- [EXERCISE REQUIREMENTS] In the listing that follows, locate the line containing "C5: 68uF (plus" and the line containing "U5: NAND 74HC132". Retype exactly those two lines and every line between them, and nothing more.

- [GIVEN RECORDS]
^^^^

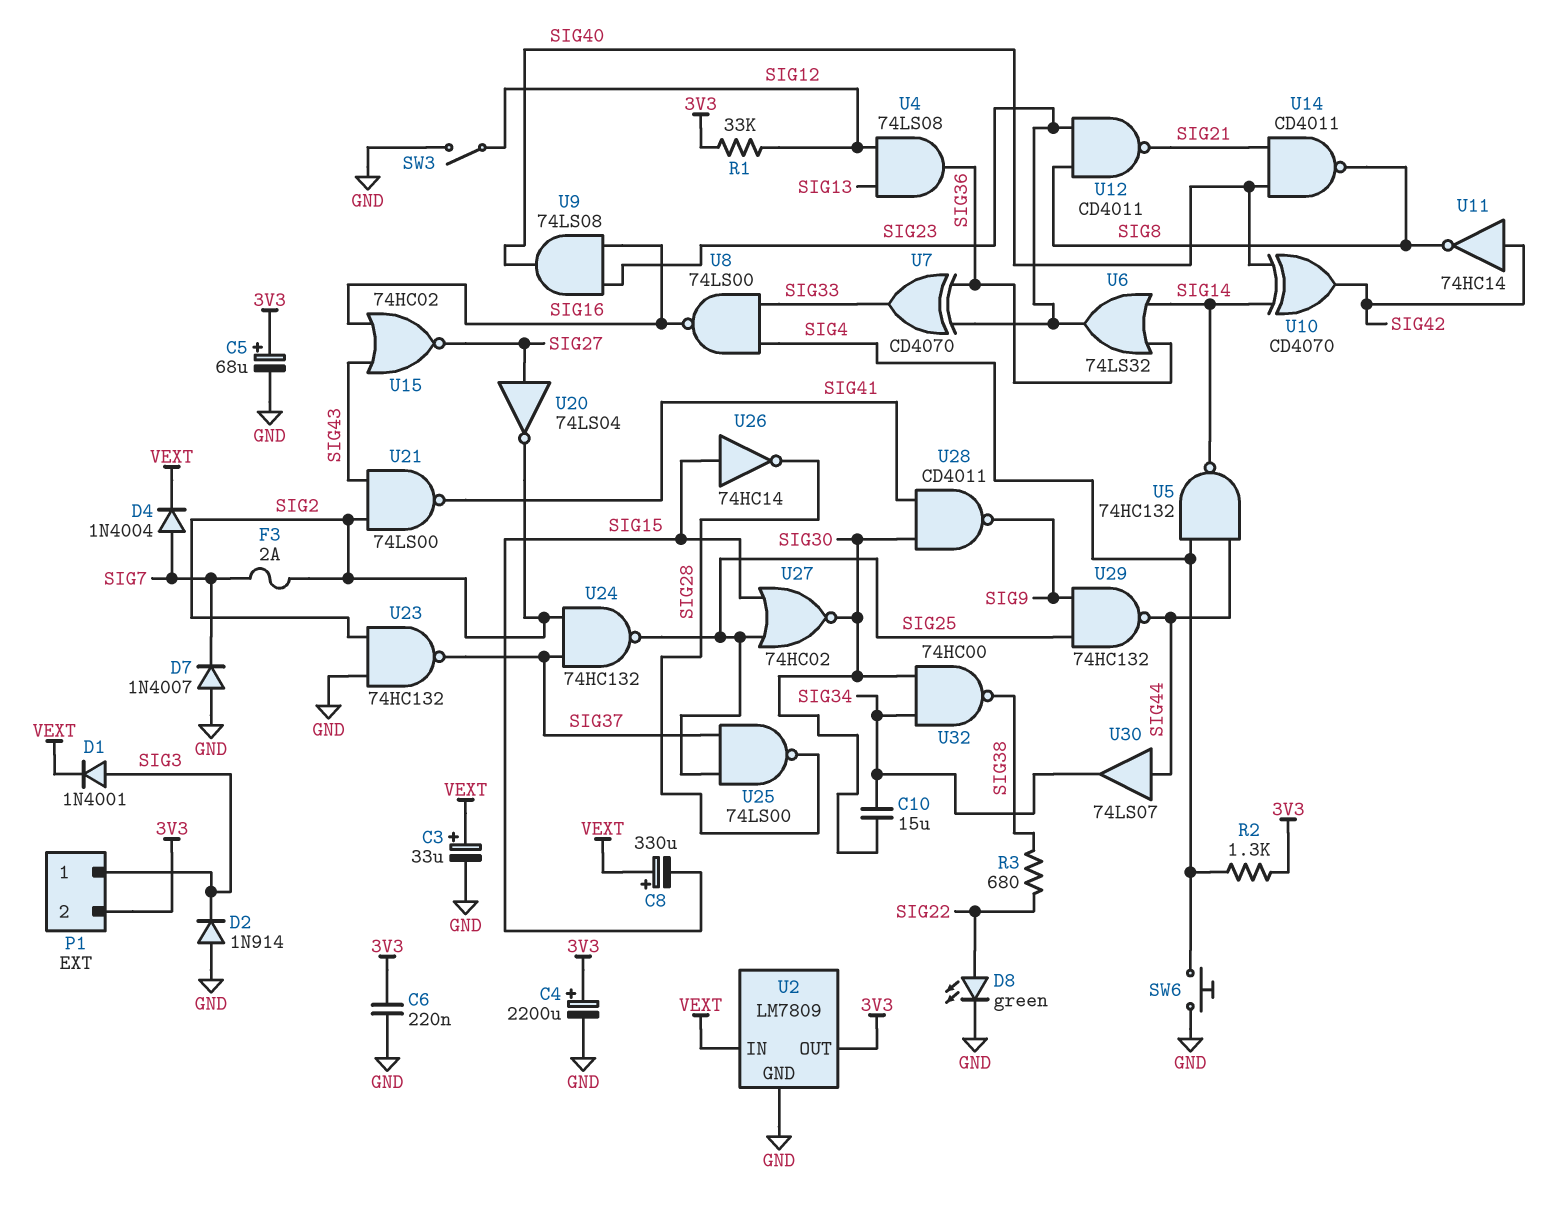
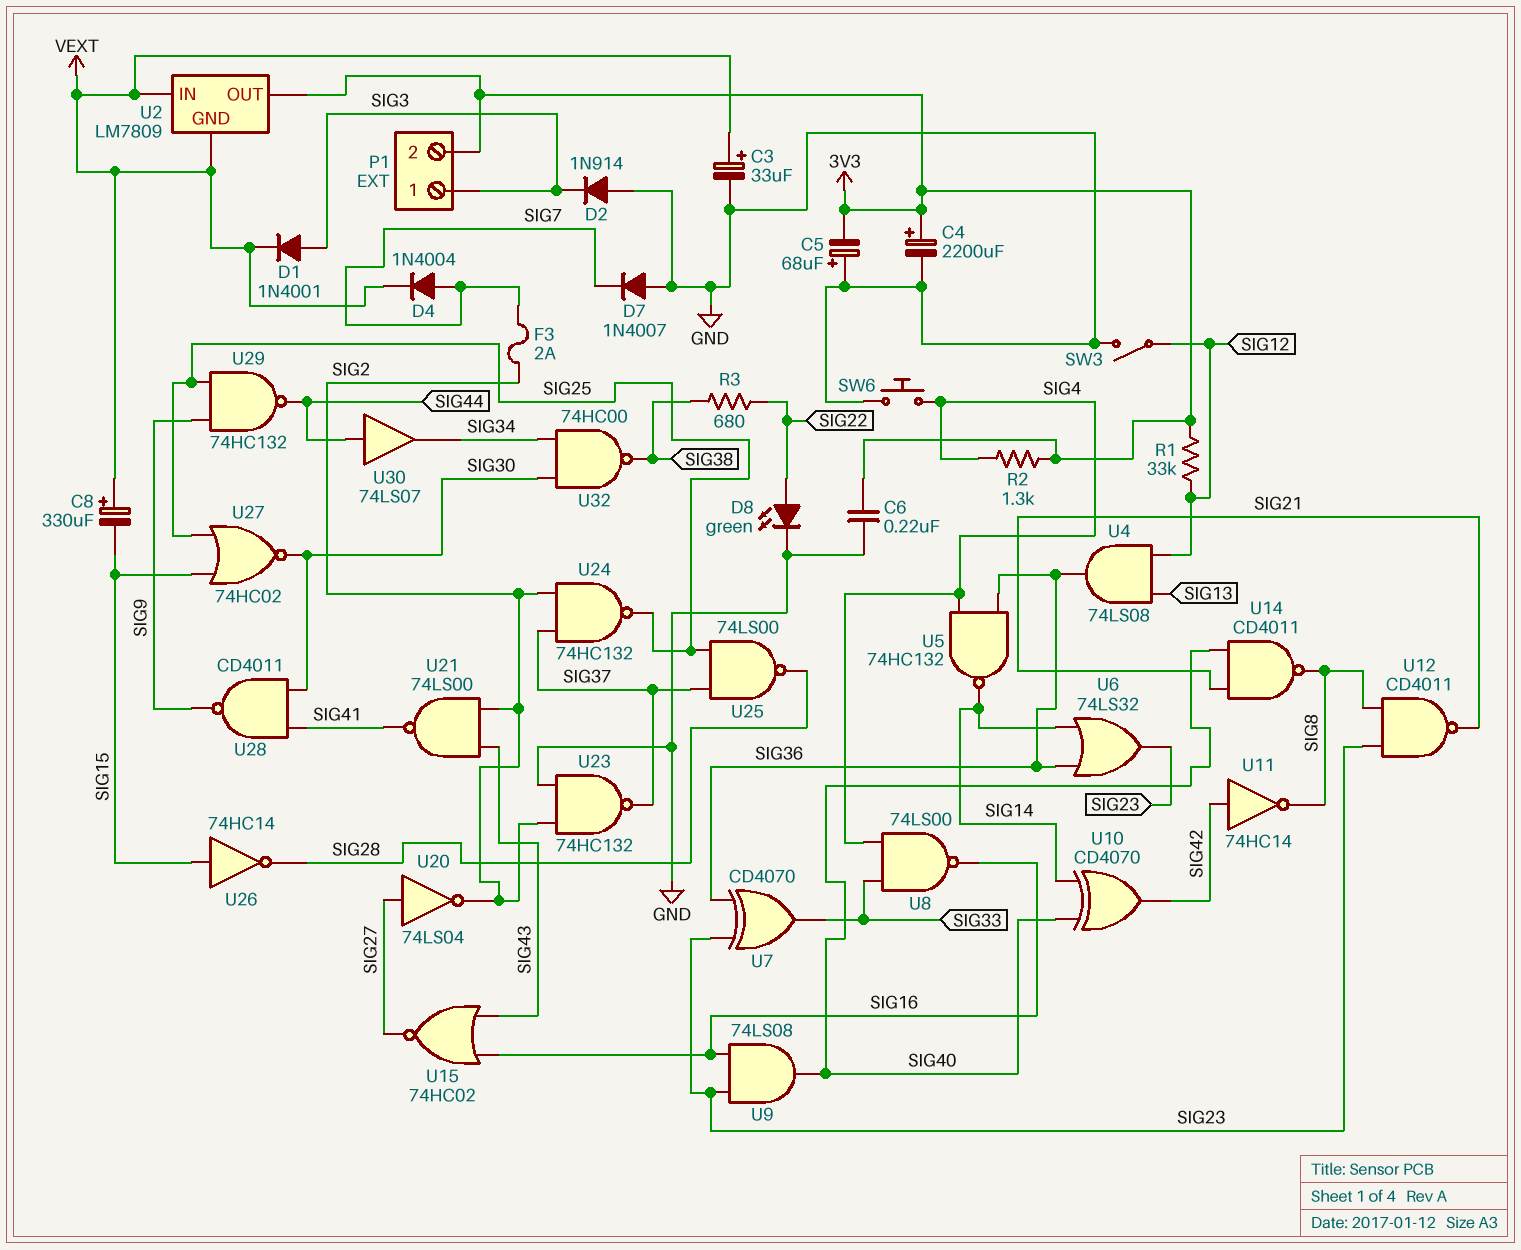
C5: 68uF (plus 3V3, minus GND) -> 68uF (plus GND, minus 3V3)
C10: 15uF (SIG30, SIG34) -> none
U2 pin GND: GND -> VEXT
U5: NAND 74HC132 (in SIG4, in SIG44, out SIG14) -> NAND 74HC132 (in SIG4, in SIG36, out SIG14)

^^^^

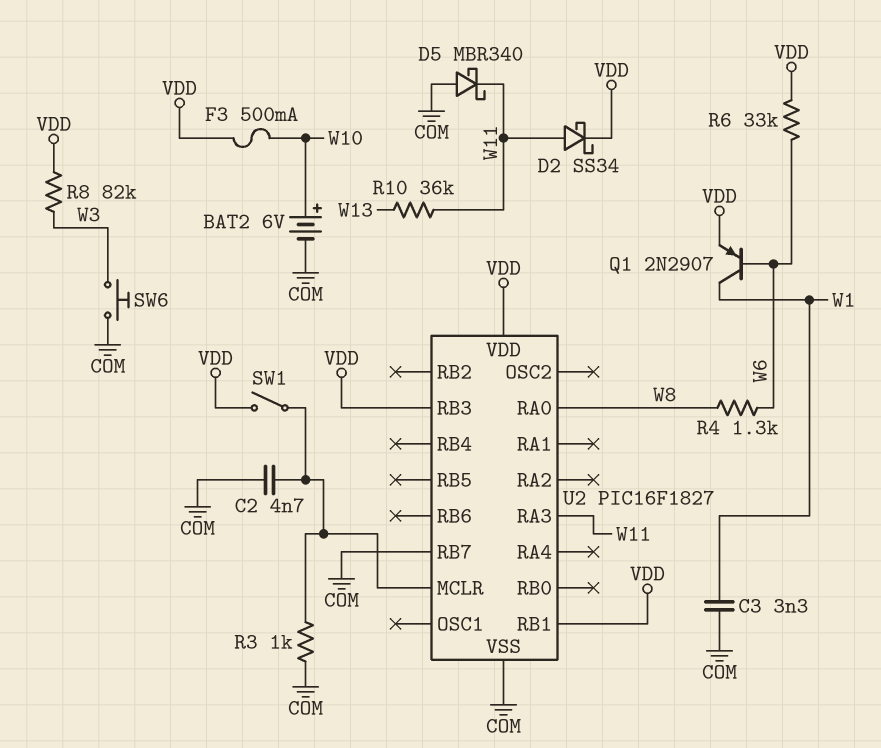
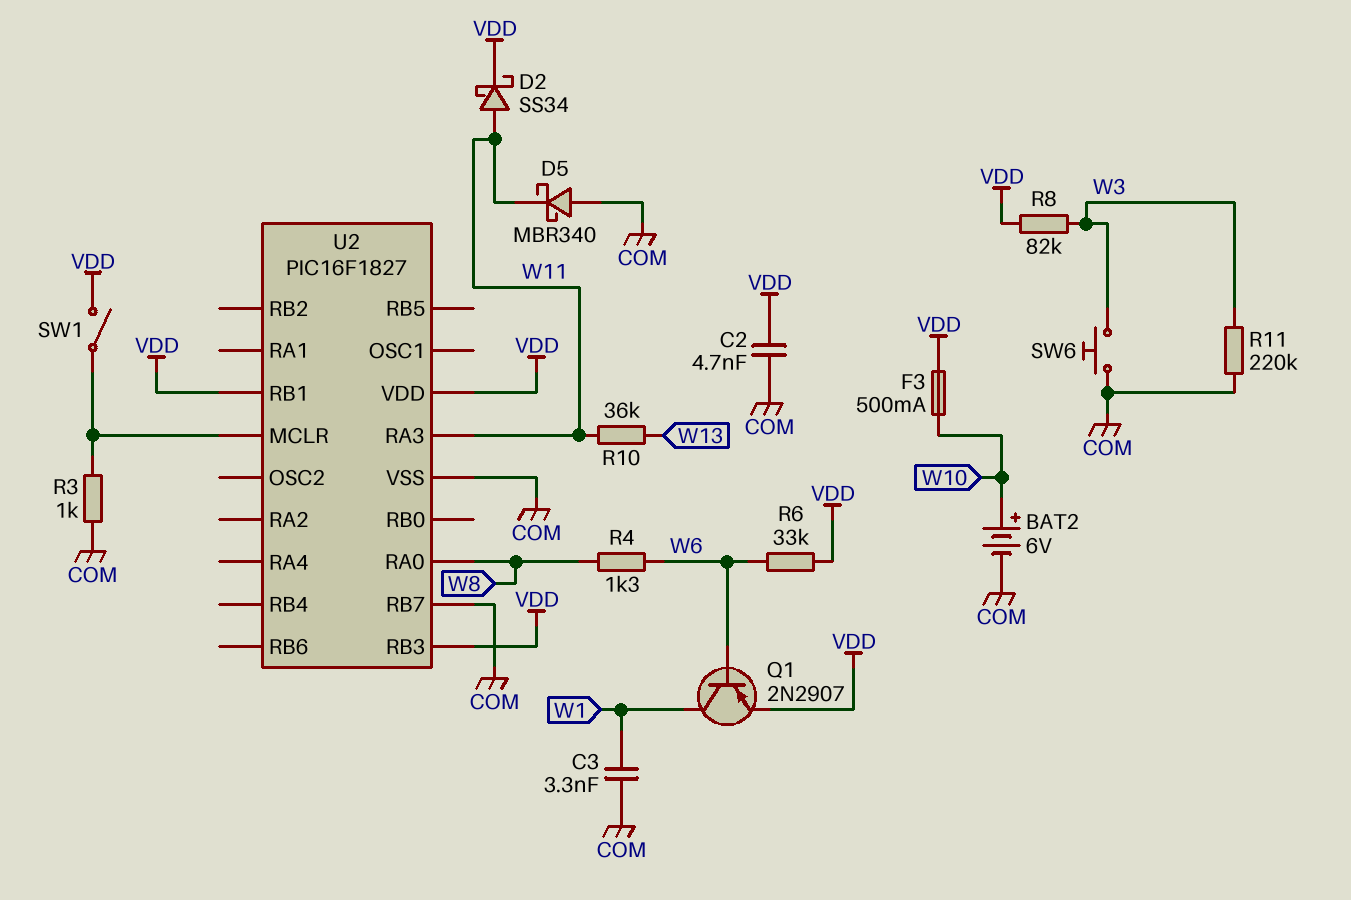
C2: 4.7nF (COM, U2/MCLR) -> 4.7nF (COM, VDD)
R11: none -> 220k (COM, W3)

^^^^

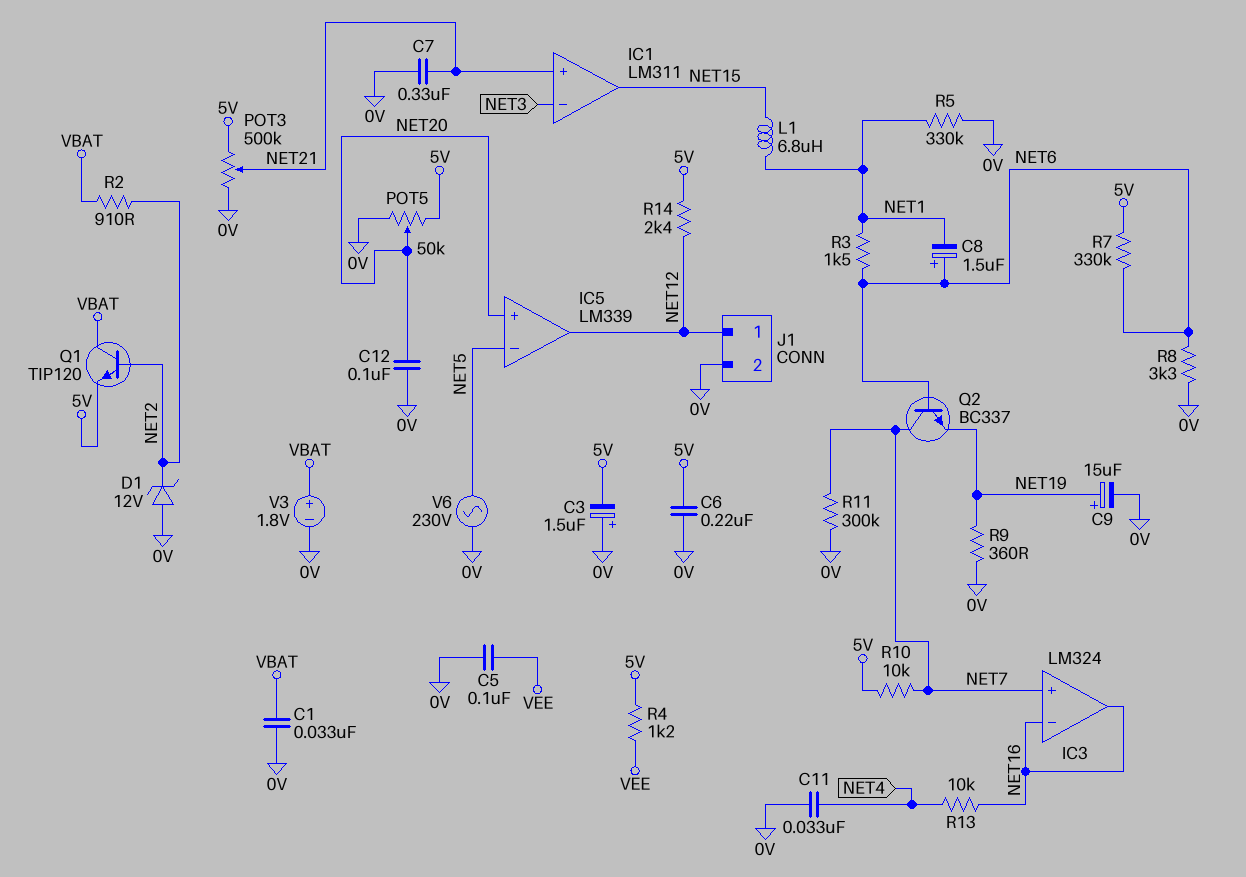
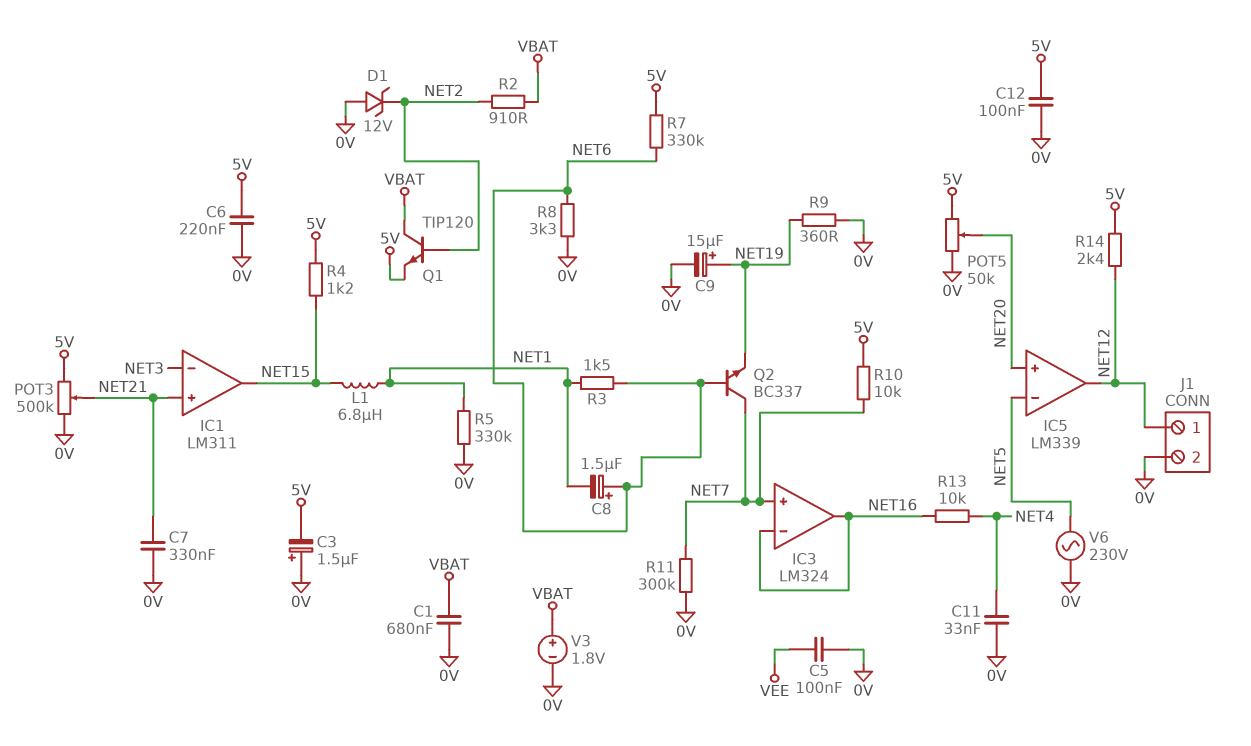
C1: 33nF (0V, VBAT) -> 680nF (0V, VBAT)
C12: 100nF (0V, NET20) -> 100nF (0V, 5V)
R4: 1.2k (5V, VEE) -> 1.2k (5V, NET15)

^^^^

- [REPLY TO THE EXERCISE]
C5: 68uF (plus 3V3, minus GND) -> 68uF (plus GND, minus 3V3)
C10: 15uF (SIG30, SIG34) -> none
U2 pin GND: GND -> VEXT
U5: NAND 74HC132 (in SIG4, in SIG44, out SIG14) -> NAND 74HC132 (in SIG4, in SIG36, out SIG14)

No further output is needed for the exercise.